- _Task objective_
Repeat every entry word for word, but leave the images out of your copy.

Segment Start: Task inputs

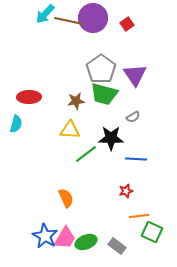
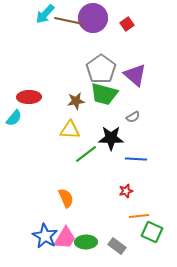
purple triangle: rotated 15 degrees counterclockwise
cyan semicircle: moved 2 px left, 6 px up; rotated 24 degrees clockwise
green ellipse: rotated 20 degrees clockwise
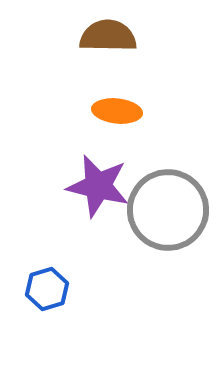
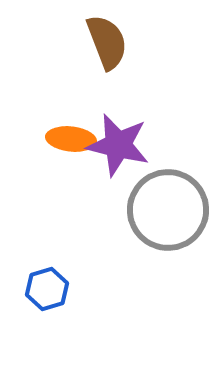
brown semicircle: moved 1 px left, 6 px down; rotated 68 degrees clockwise
orange ellipse: moved 46 px left, 28 px down
purple star: moved 20 px right, 41 px up
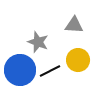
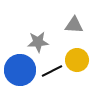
gray star: rotated 25 degrees counterclockwise
yellow circle: moved 1 px left
black line: moved 2 px right
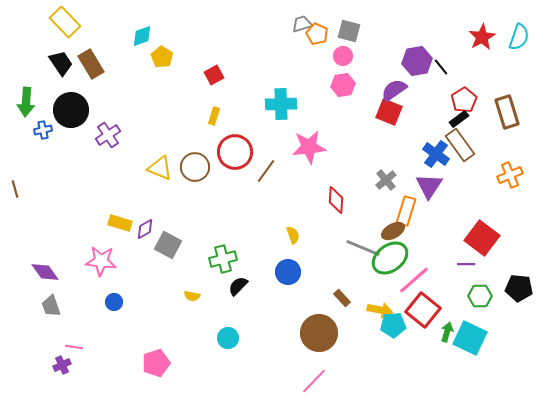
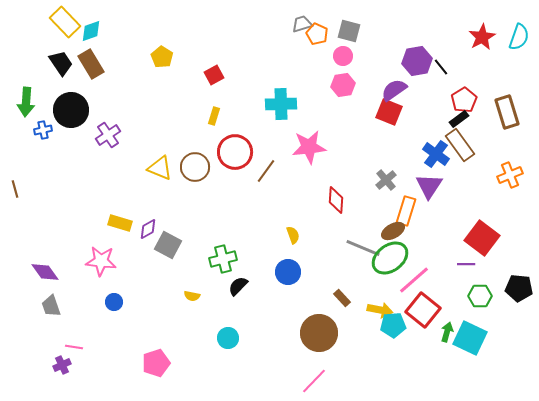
cyan diamond at (142, 36): moved 51 px left, 5 px up
purple diamond at (145, 229): moved 3 px right
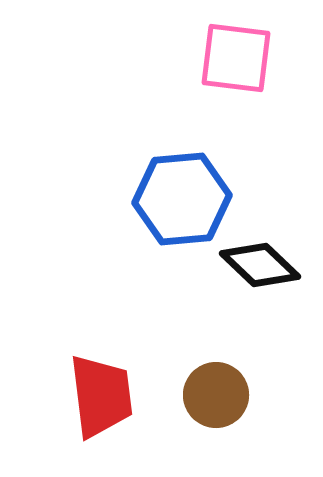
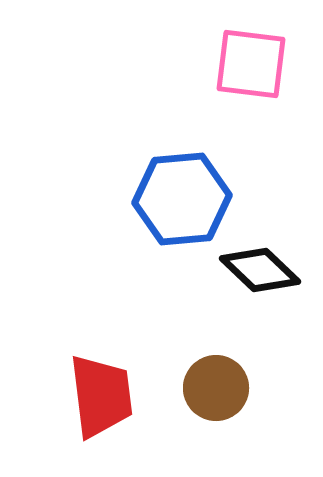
pink square: moved 15 px right, 6 px down
black diamond: moved 5 px down
brown circle: moved 7 px up
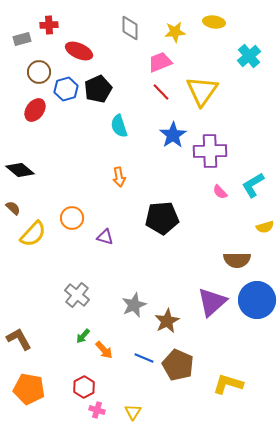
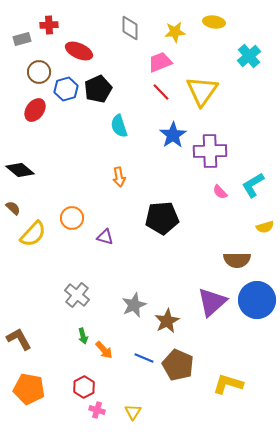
green arrow at (83, 336): rotated 56 degrees counterclockwise
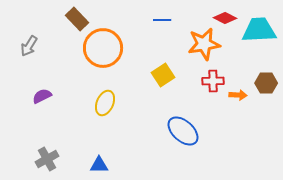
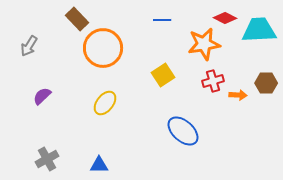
red cross: rotated 15 degrees counterclockwise
purple semicircle: rotated 18 degrees counterclockwise
yellow ellipse: rotated 15 degrees clockwise
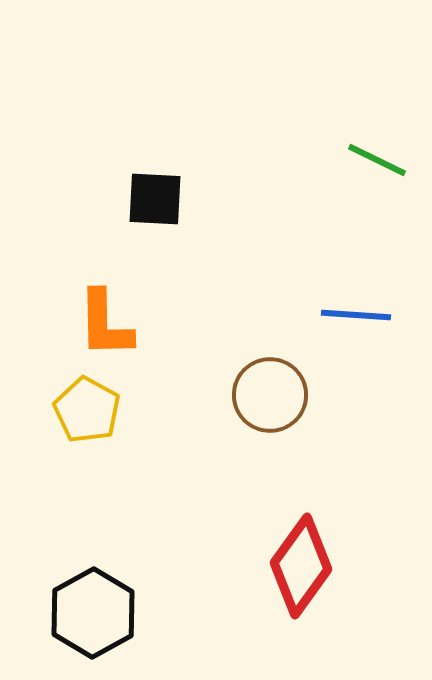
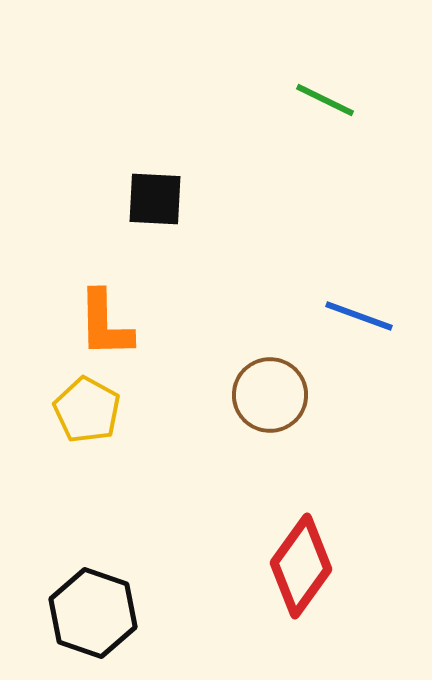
green line: moved 52 px left, 60 px up
blue line: moved 3 px right, 1 px down; rotated 16 degrees clockwise
black hexagon: rotated 12 degrees counterclockwise
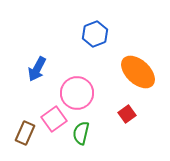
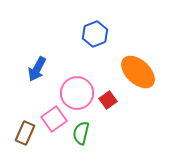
red square: moved 19 px left, 14 px up
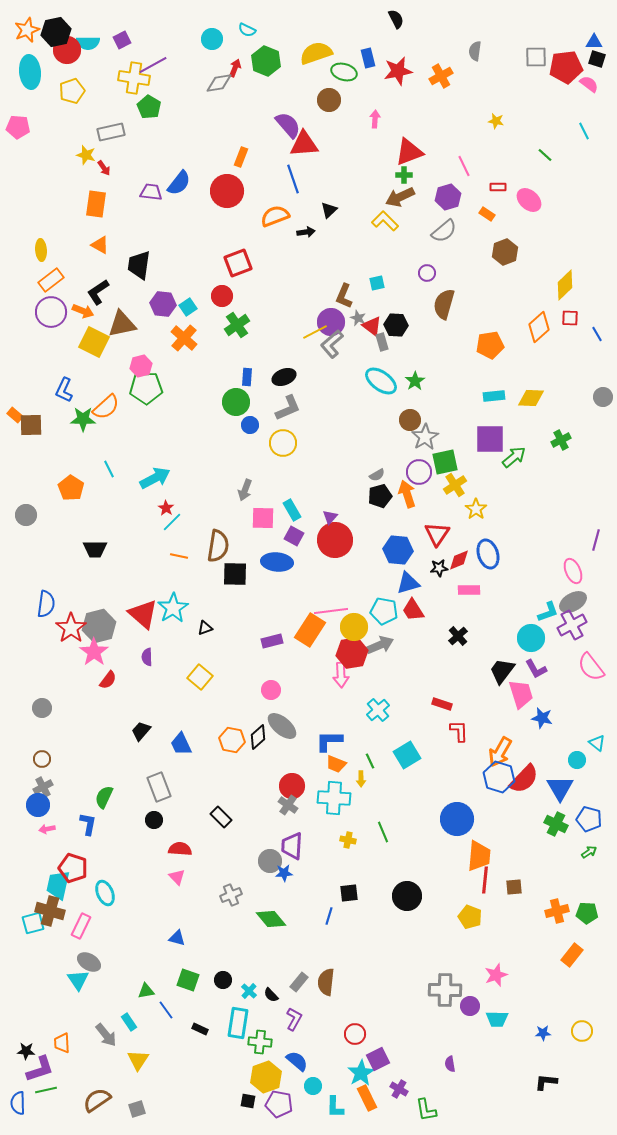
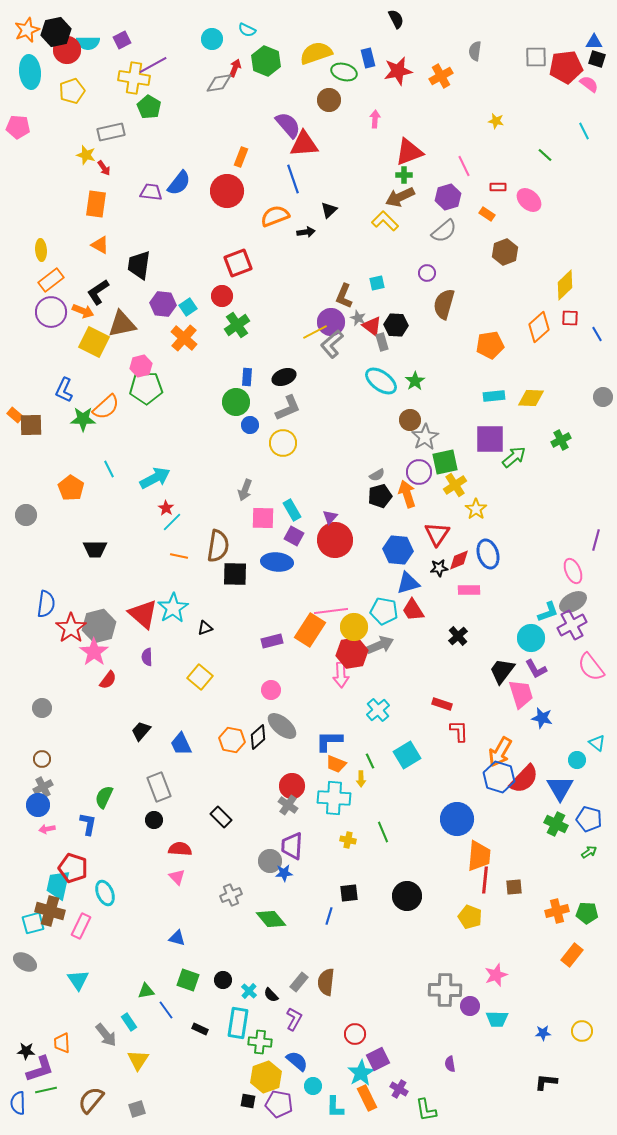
gray ellipse at (89, 962): moved 64 px left
brown semicircle at (97, 1100): moved 6 px left; rotated 16 degrees counterclockwise
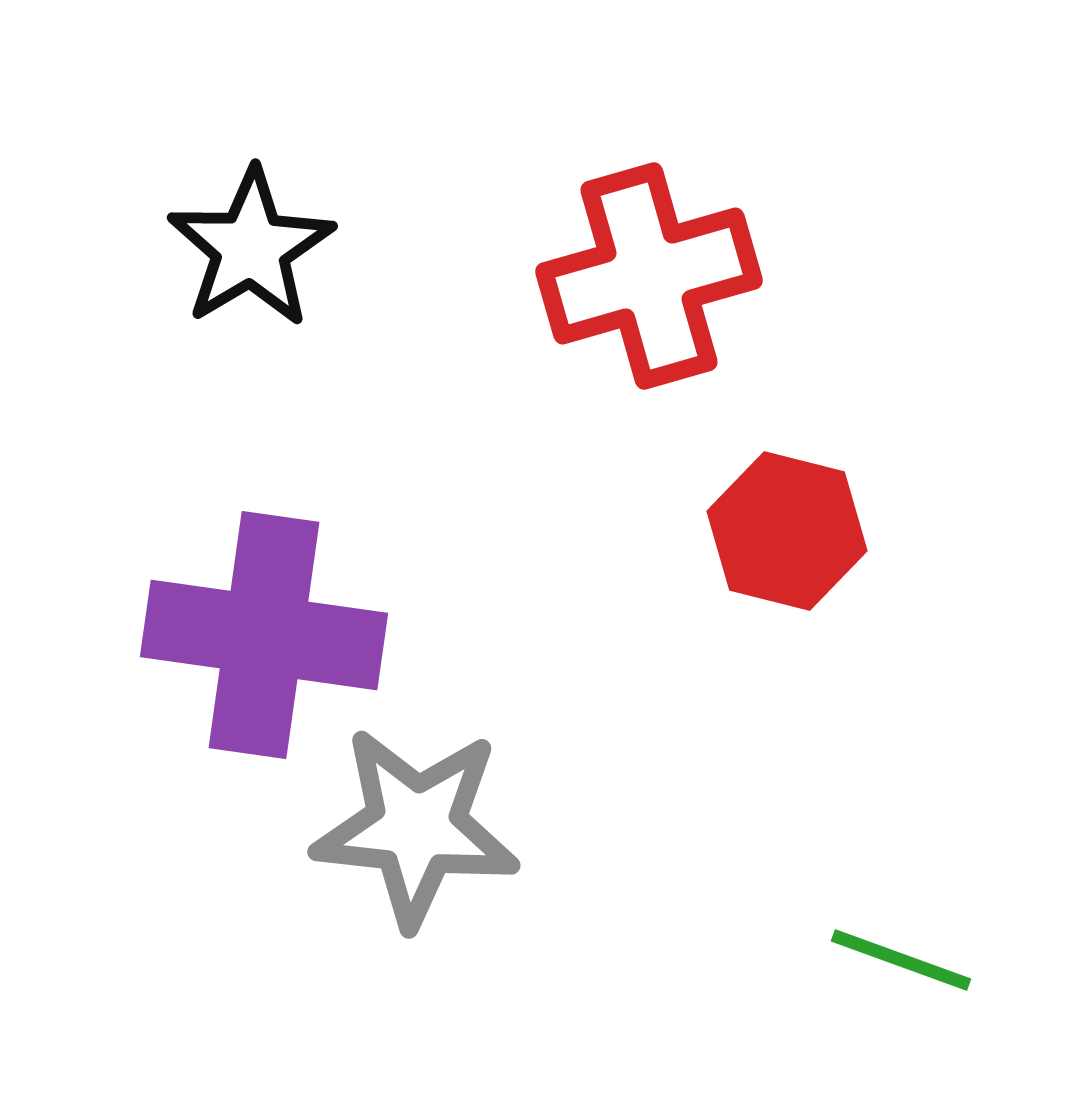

Segment End: Task inputs

- _Response for this exercise_
purple triangle: rotated 15 degrees counterclockwise
cyan semicircle: moved 2 px left, 6 px up; rotated 24 degrees clockwise
green ellipse: rotated 20 degrees clockwise
brown semicircle: moved 1 px left, 6 px down; rotated 68 degrees clockwise
orange ellipse: moved 46 px left, 28 px down
purple star: moved 20 px right, 41 px up
gray star: rotated 25 degrees counterclockwise
yellow circle: moved 1 px left
black line: moved 2 px right
cyan diamond at (142, 36): moved 51 px left, 5 px up
purple diamond at (145, 229): moved 3 px right
pink square: moved 15 px right, 6 px down
black diamond: moved 5 px down
brown circle: moved 7 px up
green arrow at (83, 336): rotated 56 degrees counterclockwise
red cross: rotated 15 degrees counterclockwise
purple semicircle: rotated 18 degrees counterclockwise
yellow ellipse: rotated 15 degrees clockwise
green line: moved 52 px left, 60 px up
blue line: moved 3 px right, 1 px down; rotated 16 degrees clockwise
black hexagon: rotated 12 degrees counterclockwise
red square: moved 19 px left, 14 px up
gray ellipse at (89, 962): moved 64 px left
brown semicircle at (97, 1100): moved 6 px left; rotated 16 degrees counterclockwise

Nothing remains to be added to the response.